Structured diff data
━━━━

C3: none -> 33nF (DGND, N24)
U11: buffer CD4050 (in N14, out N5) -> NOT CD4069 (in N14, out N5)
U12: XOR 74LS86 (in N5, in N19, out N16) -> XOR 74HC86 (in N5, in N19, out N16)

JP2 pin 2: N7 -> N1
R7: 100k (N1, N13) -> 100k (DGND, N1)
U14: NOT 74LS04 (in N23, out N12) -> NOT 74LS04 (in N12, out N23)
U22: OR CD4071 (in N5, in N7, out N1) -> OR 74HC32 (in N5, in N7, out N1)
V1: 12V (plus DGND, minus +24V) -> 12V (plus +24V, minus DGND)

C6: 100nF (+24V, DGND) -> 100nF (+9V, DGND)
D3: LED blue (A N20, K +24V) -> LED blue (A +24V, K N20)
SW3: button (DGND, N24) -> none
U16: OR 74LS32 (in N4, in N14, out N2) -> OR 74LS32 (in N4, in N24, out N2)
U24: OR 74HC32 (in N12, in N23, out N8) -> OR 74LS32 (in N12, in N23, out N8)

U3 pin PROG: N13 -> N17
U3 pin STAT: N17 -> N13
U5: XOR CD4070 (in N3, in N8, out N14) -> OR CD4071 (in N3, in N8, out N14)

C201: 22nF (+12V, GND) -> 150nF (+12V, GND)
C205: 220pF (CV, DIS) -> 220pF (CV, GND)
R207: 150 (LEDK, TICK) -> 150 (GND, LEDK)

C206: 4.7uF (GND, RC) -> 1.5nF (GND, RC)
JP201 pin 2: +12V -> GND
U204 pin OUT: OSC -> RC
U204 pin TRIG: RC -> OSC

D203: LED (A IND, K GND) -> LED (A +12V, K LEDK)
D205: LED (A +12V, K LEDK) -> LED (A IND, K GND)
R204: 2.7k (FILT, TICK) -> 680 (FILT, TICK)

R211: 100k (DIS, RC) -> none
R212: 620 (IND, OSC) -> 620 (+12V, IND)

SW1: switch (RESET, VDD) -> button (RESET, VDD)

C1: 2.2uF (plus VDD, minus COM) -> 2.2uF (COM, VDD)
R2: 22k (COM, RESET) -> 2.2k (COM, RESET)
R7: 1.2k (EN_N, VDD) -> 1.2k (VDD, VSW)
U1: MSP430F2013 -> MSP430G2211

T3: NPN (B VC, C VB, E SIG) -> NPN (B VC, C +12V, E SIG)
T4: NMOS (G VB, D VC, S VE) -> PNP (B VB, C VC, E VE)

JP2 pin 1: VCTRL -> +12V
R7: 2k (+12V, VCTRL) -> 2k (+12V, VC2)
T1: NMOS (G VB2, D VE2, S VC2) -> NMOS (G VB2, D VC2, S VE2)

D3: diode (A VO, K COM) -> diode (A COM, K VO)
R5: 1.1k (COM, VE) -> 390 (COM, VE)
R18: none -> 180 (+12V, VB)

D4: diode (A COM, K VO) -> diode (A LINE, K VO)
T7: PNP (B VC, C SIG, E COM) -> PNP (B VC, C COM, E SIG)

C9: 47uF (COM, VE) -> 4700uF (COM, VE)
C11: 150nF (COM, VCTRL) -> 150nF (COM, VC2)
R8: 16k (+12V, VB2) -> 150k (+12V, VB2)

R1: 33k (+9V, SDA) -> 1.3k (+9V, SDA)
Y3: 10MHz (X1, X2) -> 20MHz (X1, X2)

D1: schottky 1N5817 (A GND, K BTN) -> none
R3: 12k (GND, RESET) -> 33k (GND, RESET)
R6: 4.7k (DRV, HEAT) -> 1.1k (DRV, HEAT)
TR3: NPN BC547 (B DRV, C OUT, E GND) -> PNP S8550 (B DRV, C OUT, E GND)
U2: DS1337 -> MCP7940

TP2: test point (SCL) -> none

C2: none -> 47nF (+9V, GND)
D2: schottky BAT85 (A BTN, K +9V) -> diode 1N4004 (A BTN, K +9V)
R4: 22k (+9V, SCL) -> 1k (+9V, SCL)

━━━━

Task requirements
All the data must be duplicated exactly, with nothing added or removed.

Solution to this task
C3: none -> 33nF (DGND, N24)
U11: buffer CD4050 (in N14, out N5) -> NOT CD4069 (in N14, out N5)
U12: XOR 74LS86 (in N5, in N19, out N16) -> XOR 74HC86 (in N5, in N19, out N16)

JP2 pin 2: N7 -> N1
R7: 100k (N1, N13) -> 100k (DGND, N1)
U14: NOT 74LS04 (in N23, out N12) -> NOT 74LS04 (in N12, out N23)
U22: OR CD4071 (in N5, in N7, out N1) -> OR 74HC32 (in N5, in N7, out N1)
V1: 12V (plus DGND, minus +24V) -> 12V (plus +24V, minus DGND)

C6: 100nF (+24V, DGND) -> 100nF (+9V, DGND)
D3: LED blue (A N20, K +24V) -> LED blue (A +24V, K N20)
SW3: button (DGND, N24) -> none
U16: OR 74LS32 (in N4, in N14, out N2) -> OR 74LS32 (in N4, in N24, out N2)
U24: OR 74HC32 (in N12, in N23, out N8) -> OR 74LS32 (in N12, in N23, out N8)

U3 pin PROG: N13 -> N17
U3 pin STAT: N17 -> N13
U5: XOR CD4070 (in N3, in N8, out N14) -> OR CD4071 (in N3, in N8, out N14)

C201: 22nF (+12V, GND) -> 150nF (+12V, GND)
C205: 220pF (CV, DIS) -> 220pF (CV, GND)
R207: 150 (LEDK, TICK) -> 150 (GND, LEDK)

C206: 4.7uF (GND, RC) -> 1.5nF (GND, RC)
JP201 pin 2: +12V -> GND
U204 pin OUT: OSC -> RC
U204 pin TRIG: RC -> OSC

D203: LED (A IND, K GND) -> LED (A +12V, K LEDK)
D205: LED (A +12V, K LEDK) -> LED (A IND, K GND)
R204: 2.7k (FILT, TICK) -> 680 (FILT, TICK)

R211: 100k (DIS, RC) -> none
R212: 620 (IND, OSC) -> 620 (+12V, IND)

SW1: switch (RESET, VDD) -> button (RESET, VDD)

C1: 2.2uF (plus VDD, minus COM) -> 2.2uF (COM, VDD)
R2: 22k (COM, RESET) -> 2.2k (COM, RESET)
R7: 1.2k (EN_N, VDD) -> 1.2k (VDD, VSW)
U1: MSP430F2013 -> MSP430G2211

T3: NPN (B VC, C VB, E SIG) -> NPN (B VC, C +12V, E SIG)
T4: NMOS (G VB, D VC, S VE) -> PNP (B VB, C VC, E VE)

JP2 pin 1: VCTRL -> +12V
R7: 2k (+12V, VCTRL) -> 2k (+12V, VC2)
T1: NMOS (G VB2, D VE2, S VC2) -> NMOS (G VB2, D VC2, S VE2)

D3: diode (A VO, K COM) -> diode (A COM, K VO)
R5: 1.1k (COM, VE) -> 390 (COM, VE)
R18: none -> 180 (+12V, VB)

D4: diode (A COM, K VO) -> diode (A LINE, K VO)
T7: PNP (B VC, C SIG, E COM) -> PNP (B VC, C COM, E SIG)

C9: 47uF (COM, VE) -> 4700uF (COM, VE)
C11: 150nF (COM, VCTRL) -> 150nF (COM, VC2)
R8: 16k (+12V, VB2) -> 150k (+12V, VB2)

R1: 33k (+9V, SDA) -> 1.3k (+9V, SDA)
Y3: 10MHz (X1, X2) -> 20MHz (X1, X2)

D1: schottky 1N5817 (A GND, K BTN) -> none
R3: 12k (GND, RESET) -> 33k (GND, RESET)
R6: 4.7k (DRV, HEAT) -> 1.1k (DRV, HEAT)
TR3: NPN BC547 (B DRV, C OUT, E GND) -> PNP S8550 (B DRV, C OUT, E GND)
U2: DS1337 -> MCP7940

TP2: test point (SCL) -> none

C2: none -> 47nF (+9V, GND)
D2: schottky BAT85 (A BTN, K +9V) -> diode 1N4004 (A BTN, K +9V)
R4: 22k (+9V, SCL) -> 1k (+9V, SCL)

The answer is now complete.